◆ **WORK REQUIRED**: "brown plate: 1 -> 3" appears in one line of the records below. Output that line and each one after it, exactly, through the last line.
===
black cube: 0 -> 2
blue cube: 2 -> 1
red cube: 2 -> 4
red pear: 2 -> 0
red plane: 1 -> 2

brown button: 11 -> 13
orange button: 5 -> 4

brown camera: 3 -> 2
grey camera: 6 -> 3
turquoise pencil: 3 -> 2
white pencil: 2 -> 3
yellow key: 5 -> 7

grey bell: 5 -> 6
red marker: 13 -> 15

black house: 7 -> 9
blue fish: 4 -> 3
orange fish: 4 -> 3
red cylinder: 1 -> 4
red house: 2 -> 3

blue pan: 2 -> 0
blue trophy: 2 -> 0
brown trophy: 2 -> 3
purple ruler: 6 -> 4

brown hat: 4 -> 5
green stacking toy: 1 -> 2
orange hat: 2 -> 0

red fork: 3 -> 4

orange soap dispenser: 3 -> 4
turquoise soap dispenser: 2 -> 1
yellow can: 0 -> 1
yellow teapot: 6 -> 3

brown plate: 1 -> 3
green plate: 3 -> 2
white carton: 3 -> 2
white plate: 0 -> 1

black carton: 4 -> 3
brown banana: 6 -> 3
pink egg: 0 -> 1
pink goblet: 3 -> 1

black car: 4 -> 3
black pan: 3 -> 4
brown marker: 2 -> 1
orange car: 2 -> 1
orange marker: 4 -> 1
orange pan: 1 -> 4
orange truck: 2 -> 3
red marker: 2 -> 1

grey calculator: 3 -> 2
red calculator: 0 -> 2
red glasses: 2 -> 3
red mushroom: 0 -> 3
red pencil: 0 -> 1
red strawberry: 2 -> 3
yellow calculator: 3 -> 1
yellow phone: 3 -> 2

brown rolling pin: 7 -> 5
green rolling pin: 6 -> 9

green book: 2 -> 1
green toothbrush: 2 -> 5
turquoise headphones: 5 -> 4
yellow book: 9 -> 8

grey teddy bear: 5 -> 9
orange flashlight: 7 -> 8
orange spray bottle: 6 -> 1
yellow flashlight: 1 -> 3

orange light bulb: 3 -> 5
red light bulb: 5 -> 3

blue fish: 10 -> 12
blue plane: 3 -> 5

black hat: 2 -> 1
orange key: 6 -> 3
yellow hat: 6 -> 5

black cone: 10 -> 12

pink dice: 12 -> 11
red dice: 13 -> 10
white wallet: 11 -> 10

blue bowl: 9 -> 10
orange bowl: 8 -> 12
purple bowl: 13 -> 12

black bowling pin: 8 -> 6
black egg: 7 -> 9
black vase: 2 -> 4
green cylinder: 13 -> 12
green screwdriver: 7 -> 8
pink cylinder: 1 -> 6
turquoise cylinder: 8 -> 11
===
◆ **OUTPUT**:
brown plate: 1 -> 3
green plate: 3 -> 2
white carton: 3 -> 2
white plate: 0 -> 1

black carton: 4 -> 3
brown banana: 6 -> 3
pink egg: 0 -> 1
pink goblet: 3 -> 1

black car: 4 -> 3
black pan: 3 -> 4
brown marker: 2 -> 1
orange car: 2 -> 1
orange marker: 4 -> 1
orange pan: 1 -> 4
orange truck: 2 -> 3
red marker: 2 -> 1

grey calculator: 3 -> 2
red calculator: 0 -> 2
red glasses: 2 -> 3
red mushroom: 0 -> 3
red pencil: 0 -> 1
red strawberry: 2 -> 3
yellow calculator: 3 -> 1
yellow phone: 3 -> 2

brown rolling pin: 7 -> 5
green rolling pin: 6 -> 9

green book: 2 -> 1
green toothbrush: 2 -> 5
turquoise headphones: 5 -> 4
yellow book: 9 -> 8

grey teddy bear: 5 -> 9
orange flashlight: 7 -> 8
orange spray bottle: 6 -> 1
yellow flashlight: 1 -> 3

orange light bulb: 3 -> 5
red light bulb: 5 -> 3

blue fish: 10 -> 12
blue plane: 3 -> 5

black hat: 2 -> 1
orange key: 6 -> 3
yellow hat: 6 -> 5

black cone: 10 -> 12

pink dice: 12 -> 11
red dice: 13 -> 10
white wallet: 11 -> 10

blue bowl: 9 -> 10
orange bowl: 8 -> 12
purple bowl: 13 -> 12

black bowling pin: 8 -> 6
black egg: 7 -> 9
black vase: 2 -> 4
green cylinder: 13 -> 12
green screwdriver: 7 -> 8
pink cylinder: 1 -> 6
turquoise cylinder: 8 -> 11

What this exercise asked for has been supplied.